Exactly retype the opening line of the entries and every line after it, ending with the line that contains "green square: (248, 380) -> (134, 177), moved". Skip all pictures.

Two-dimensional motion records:
..............................
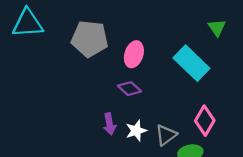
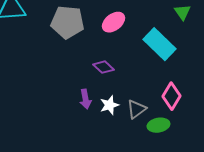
pink ellipse: (134, 54) -> (113, 22), moved, turned 35

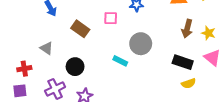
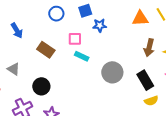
gray circle: (141, 44) -> (112, 72), moved
cyan rectangle: (120, 61) -> (82, 56), moved
black rectangle: (183, 62) -> (145, 80), turned 42

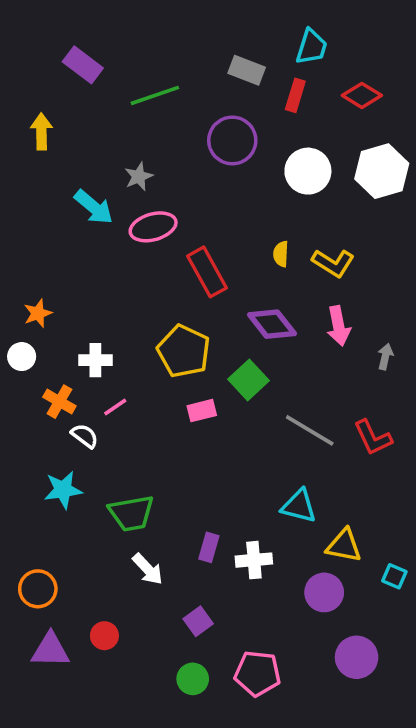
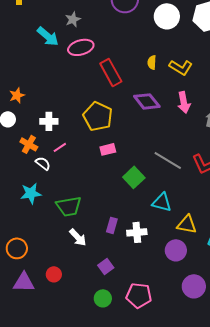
green square: (248, 380) -> (134, 177), moved

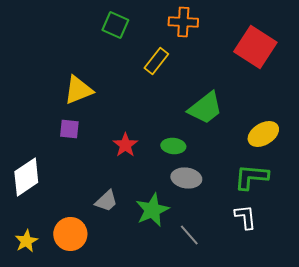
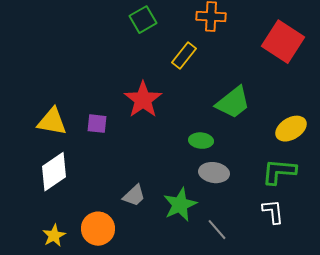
green square: (115, 25) -> (143, 20), turned 36
yellow triangle: (78, 90) -> (52, 122), moved, turned 32
red star: (125, 145) -> (143, 100), moved, size x1.5

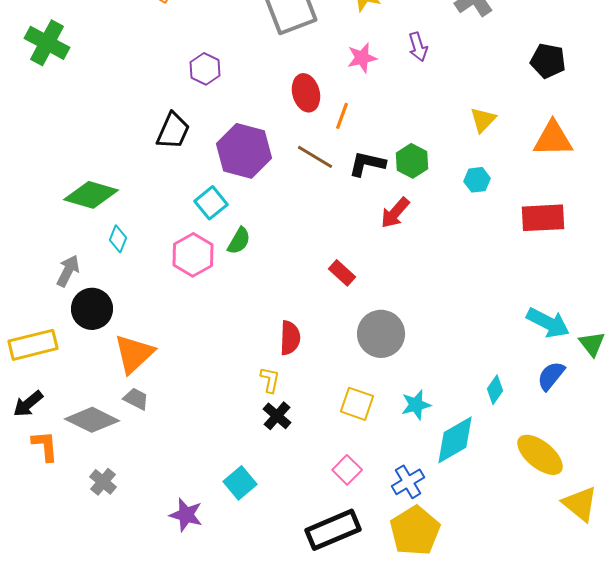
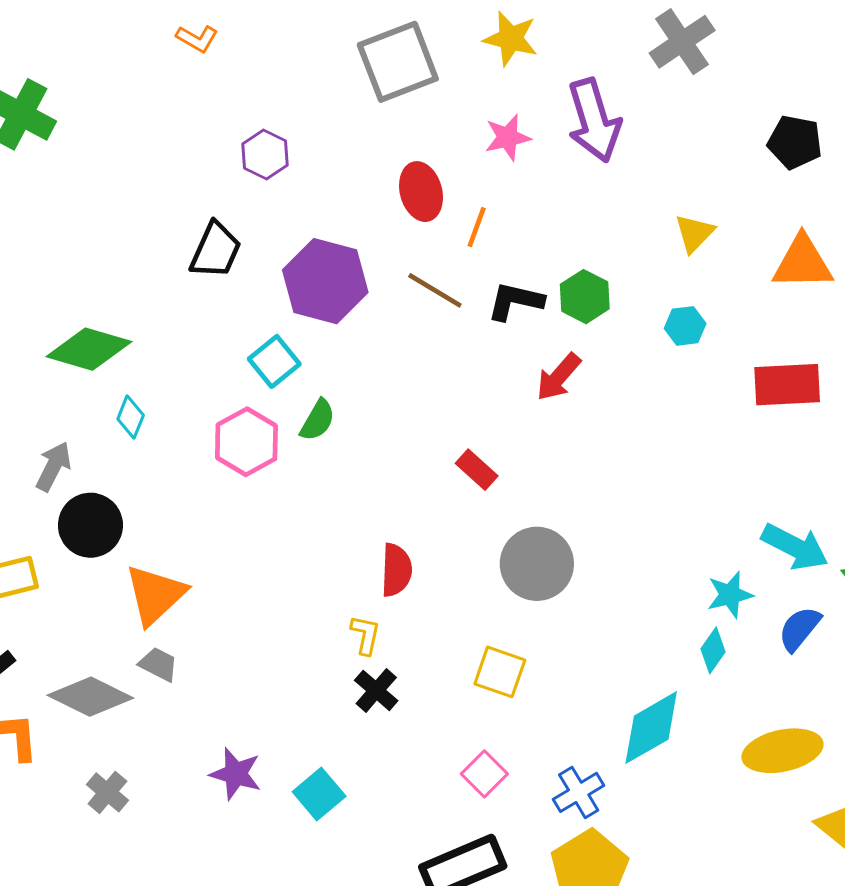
purple arrow: (418, 47) -> (594, 120), size x1.8
cyan star: (416, 405) -> (730, 595), moved
yellow ellipse: (540, 455) -> (782, 751), turned -51
purple star: (186, 515) -> (236, 774), moved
..............................
TASK SOLUTION:
pink ellipse: (134, 54) -> (113, 22), moved, turned 35

gray circle: (141, 44) -> (112, 72), moved
cyan rectangle: (120, 61) -> (82, 56), moved
black rectangle: (183, 62) -> (145, 80), turned 42

green square: (248, 380) -> (134, 177), moved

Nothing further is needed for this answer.